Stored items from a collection
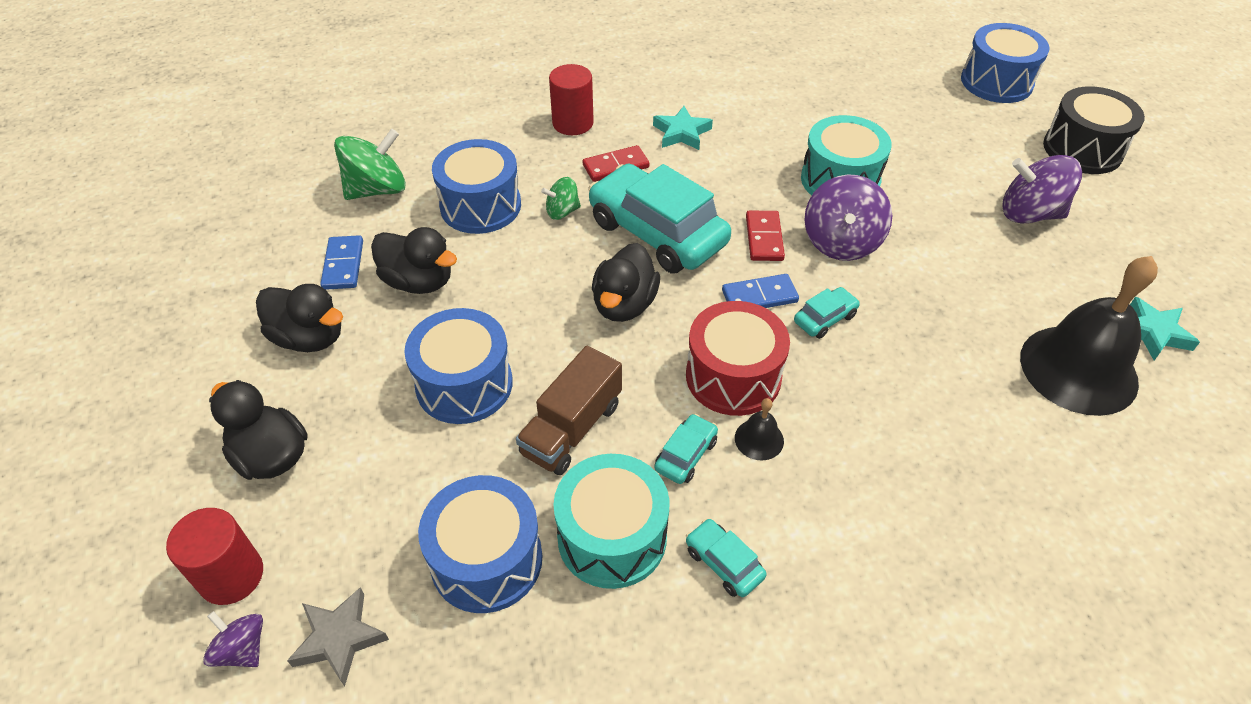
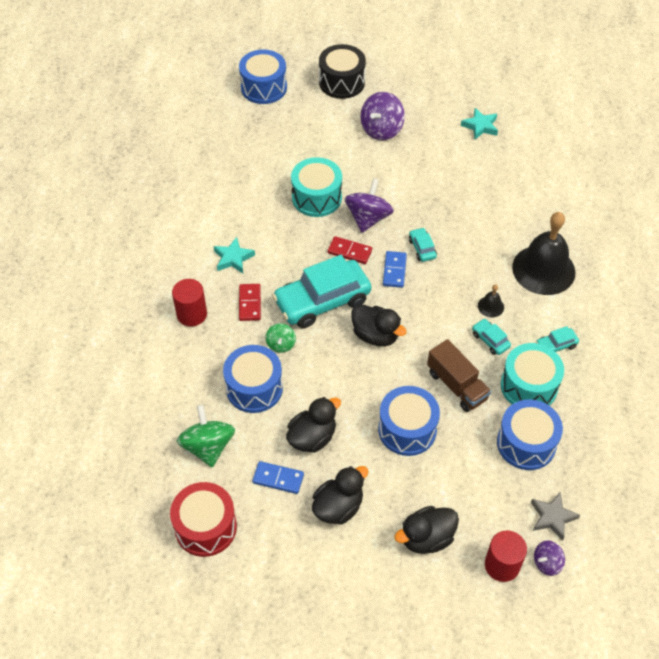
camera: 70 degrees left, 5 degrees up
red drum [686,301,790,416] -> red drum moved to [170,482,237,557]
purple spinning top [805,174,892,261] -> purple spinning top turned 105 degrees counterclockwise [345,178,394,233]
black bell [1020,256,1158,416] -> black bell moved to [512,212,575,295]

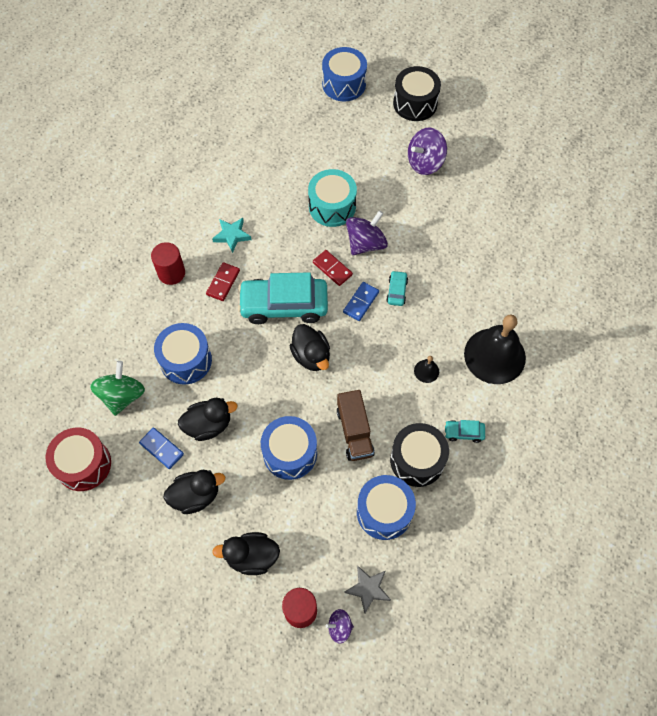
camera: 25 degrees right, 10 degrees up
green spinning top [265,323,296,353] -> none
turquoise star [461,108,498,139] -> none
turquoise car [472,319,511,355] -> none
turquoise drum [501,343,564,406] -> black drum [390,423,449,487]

Instructions for the task
Copy each line of the records that contains the word "moved".

Answer section
red drum [686,301,790,416] -> red drum moved to [170,482,237,557]
black bell [1020,256,1158,416] -> black bell moved to [512,212,575,295]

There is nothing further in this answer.